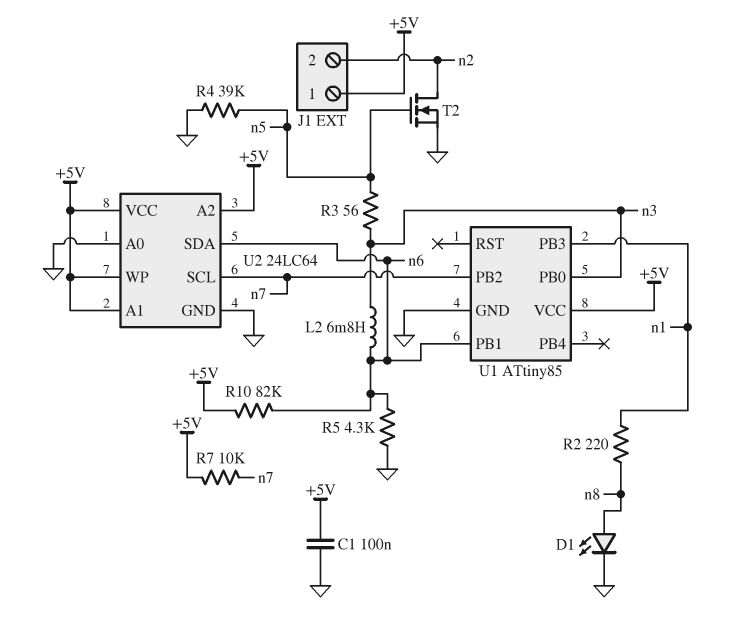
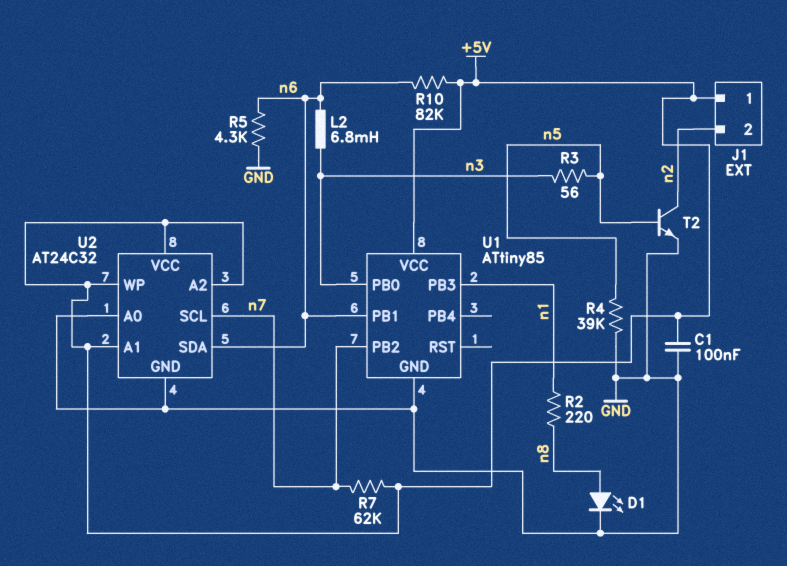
R7: 10k (+5V, n7) -> 62k (+5V, n7)
T2: NMOS (G n5, D n2, S GND) -> NPN (B n5, C n2, E GND)
U2: 24LC64 -> AT24C32

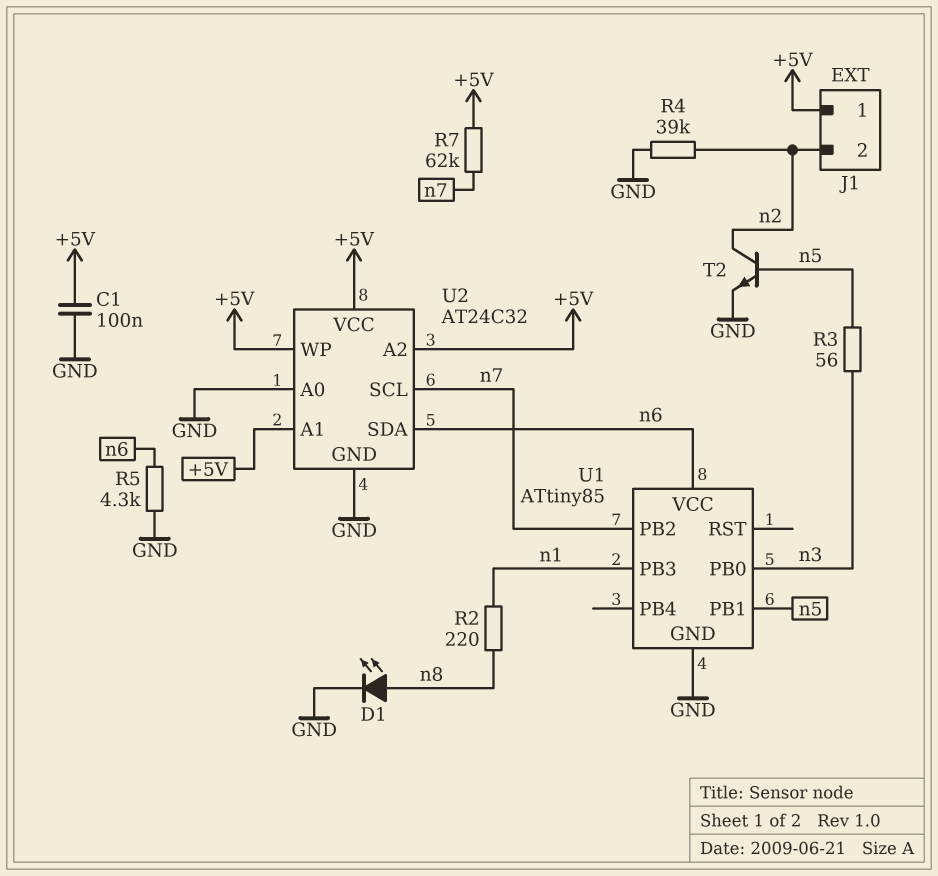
L2: 6.8mH (n3, n6) -> none
R4: 39k (GND, n5) -> 39k (GND, n2)
R10: 82k (+5V, n6) -> none
U1 pin PB1: n6 -> n5
U1 pin VCC: +5V -> n6

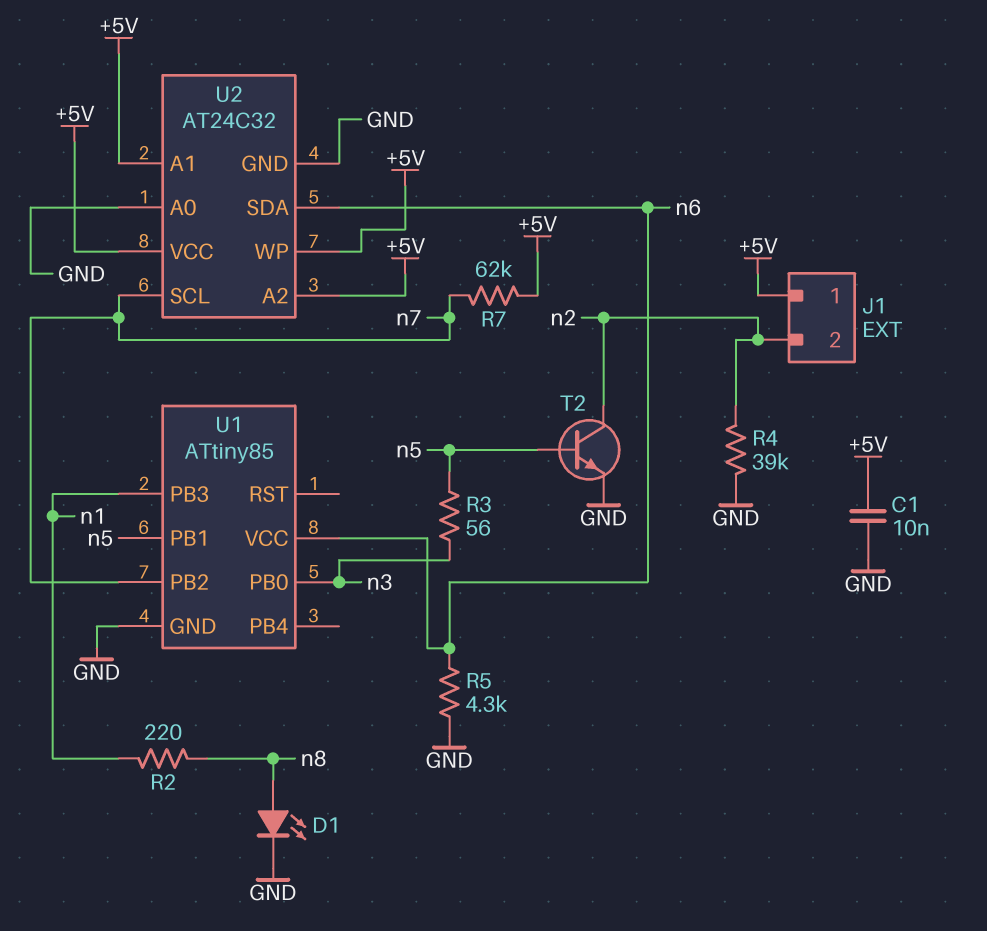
C1: 100nF (+5V, GND) -> 10nF (+5V, GND)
○ ○ ○ ○ ○ ○ ○
Work order >> What is needed is a word-for-word restatement of the lines from the one holding "R10: 82k (+5V, n6) -> none" to the final line of the data above, inclusive, without any pictures.

Exercise answer >>
R10: 82k (+5V, n6) -> none
U1 pin PB1: n6 -> n5
U1 pin VCC: +5V -> n6

C1: 100nF (+5V, GND) -> 10nF (+5V, GND)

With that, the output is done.